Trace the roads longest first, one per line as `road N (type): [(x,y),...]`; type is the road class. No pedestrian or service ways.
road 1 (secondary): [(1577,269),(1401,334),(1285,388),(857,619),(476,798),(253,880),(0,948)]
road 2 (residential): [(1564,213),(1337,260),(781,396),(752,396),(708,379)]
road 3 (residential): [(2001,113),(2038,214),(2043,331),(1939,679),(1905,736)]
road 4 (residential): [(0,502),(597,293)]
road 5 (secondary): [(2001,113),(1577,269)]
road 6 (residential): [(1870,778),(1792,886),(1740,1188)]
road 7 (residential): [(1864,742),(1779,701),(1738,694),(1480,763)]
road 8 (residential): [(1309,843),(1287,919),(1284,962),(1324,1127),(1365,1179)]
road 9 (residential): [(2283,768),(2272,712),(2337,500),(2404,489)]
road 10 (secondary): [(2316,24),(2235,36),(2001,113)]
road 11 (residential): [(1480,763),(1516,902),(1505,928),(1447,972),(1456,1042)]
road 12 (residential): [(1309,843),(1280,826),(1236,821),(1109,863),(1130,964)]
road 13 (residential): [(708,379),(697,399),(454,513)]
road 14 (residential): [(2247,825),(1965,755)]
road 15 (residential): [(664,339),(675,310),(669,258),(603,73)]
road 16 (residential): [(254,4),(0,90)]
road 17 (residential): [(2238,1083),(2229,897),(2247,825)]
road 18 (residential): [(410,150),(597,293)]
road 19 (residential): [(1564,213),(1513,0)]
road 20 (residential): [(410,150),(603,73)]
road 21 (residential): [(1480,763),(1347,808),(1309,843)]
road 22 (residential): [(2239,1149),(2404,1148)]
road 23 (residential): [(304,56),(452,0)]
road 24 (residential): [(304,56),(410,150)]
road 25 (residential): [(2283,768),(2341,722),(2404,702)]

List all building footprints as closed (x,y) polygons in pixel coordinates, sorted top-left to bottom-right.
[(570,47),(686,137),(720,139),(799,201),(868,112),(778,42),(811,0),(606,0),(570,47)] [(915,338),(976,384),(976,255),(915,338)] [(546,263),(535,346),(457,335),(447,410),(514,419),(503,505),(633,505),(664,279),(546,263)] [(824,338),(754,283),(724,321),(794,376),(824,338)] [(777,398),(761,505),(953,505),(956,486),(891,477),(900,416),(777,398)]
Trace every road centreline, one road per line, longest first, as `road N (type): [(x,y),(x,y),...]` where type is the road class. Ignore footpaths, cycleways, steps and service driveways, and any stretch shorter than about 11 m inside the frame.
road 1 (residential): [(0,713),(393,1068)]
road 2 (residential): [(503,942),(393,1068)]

# # # # #

## What you need to do:
Transcribe all the entries exactly, as they stand.

## Answer box:
Trace the roads longest first, one per line as `road N (type): [(x,y),...]`; type is the road class. No pedestrian or service ways.
road 1 (secondary): [(1577,269),(1401,334),(1285,388),(857,619),(476,798),(253,880),(0,948)]
road 2 (residential): [(1564,213),(1337,260),(781,396),(752,396),(708,379)]
road 3 (residential): [(2001,113),(2038,214),(2043,331),(1939,679),(1905,736)]
road 4 (residential): [(0,502),(597,293)]
road 5 (secondary): [(2001,113),(1577,269)]
road 6 (residential): [(1870,778),(1792,886),(1740,1188)]
road 7 (residential): [(1864,742),(1779,701),(1738,694),(1480,763)]
road 8 (residential): [(1309,843),(1287,919),(1284,962),(1324,1127),(1365,1179)]
road 9 (residential): [(2283,768),(2272,712),(2337,500),(2404,489)]
road 10 (secondary): [(2316,24),(2235,36),(2001,113)]
road 11 (residential): [(1480,763),(1516,902),(1505,928),(1447,972),(1456,1042)]
road 12 (residential): [(1309,843),(1280,826),(1236,821),(1109,863),(1130,964)]
road 13 (residential): [(708,379),(697,399),(454,513)]
road 14 (residential): [(2247,825),(1965,755)]
road 15 (residential): [(664,339),(675,310),(669,258),(603,73)]
road 16 (residential): [(254,4),(0,90)]
road 17 (residential): [(2238,1083),(2229,897),(2247,825)]
road 18 (residential): [(410,150),(597,293)]
road 19 (residential): [(1564,213),(1513,0)]
road 20 (residential): [(410,150),(603,73)]
road 21 (residential): [(1480,763),(1347,808),(1309,843)]
road 22 (residential): [(2239,1149),(2404,1148)]
road 23 (residential): [(304,56),(452,0)]
road 24 (residential): [(304,56),(410,150)]
road 25 (residential): [(2283,768),(2341,722),(2404,702)]

List all building footprints as closed (x,y) polygons in pixel coordinates, sorted top-left to bottom-right.
[(570,47),(686,137),(720,139),(799,201),(868,112),(778,42),(811,0),(606,0),(570,47)] [(915,338),(976,384),(976,255),(915,338)] [(546,263),(535,346),(457,335),(447,410),(514,419),(503,505),(633,505),(664,279),(546,263)] [(824,338),(754,283),(724,321),(794,376),(824,338)] [(777,398),(761,505),(953,505),(956,486),(891,477),(900,416),(777,398)]
Trace every road centreline, one road per line, longest first, as `road N (type): [(x,y),(x,y),...]` where type is the road class. Ignore footpaths, cycleways, steps and service driveways, and any stretch shorter than about 11 m inside the frame.
road 1 (residential): [(0,713),(393,1068)]
road 2 (residential): [(503,942),(393,1068)]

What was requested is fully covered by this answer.